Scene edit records

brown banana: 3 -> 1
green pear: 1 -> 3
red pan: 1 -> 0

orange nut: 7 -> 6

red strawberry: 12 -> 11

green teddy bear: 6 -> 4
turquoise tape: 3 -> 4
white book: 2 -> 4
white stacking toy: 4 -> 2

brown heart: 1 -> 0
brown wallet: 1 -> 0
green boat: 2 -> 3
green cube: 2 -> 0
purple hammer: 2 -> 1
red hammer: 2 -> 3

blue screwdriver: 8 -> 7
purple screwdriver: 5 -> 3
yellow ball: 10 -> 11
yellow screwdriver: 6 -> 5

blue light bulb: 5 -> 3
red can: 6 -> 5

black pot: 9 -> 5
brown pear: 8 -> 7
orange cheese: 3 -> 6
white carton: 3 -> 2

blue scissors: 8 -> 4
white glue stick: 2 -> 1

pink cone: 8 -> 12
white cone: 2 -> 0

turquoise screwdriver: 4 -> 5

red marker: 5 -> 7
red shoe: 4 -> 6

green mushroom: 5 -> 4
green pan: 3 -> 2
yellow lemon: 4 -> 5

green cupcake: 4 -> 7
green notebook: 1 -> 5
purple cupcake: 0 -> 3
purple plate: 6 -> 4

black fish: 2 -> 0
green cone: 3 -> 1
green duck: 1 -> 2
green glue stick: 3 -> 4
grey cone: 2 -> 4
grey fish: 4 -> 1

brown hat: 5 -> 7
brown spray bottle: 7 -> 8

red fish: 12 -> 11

» How to complete this task
Once you find the string "yellow" in a line of the records, copy that line.

» Result of this exercise
yellow ball: 10 -> 11
yellow screwdriver: 6 -> 5
yellow lemon: 4 -> 5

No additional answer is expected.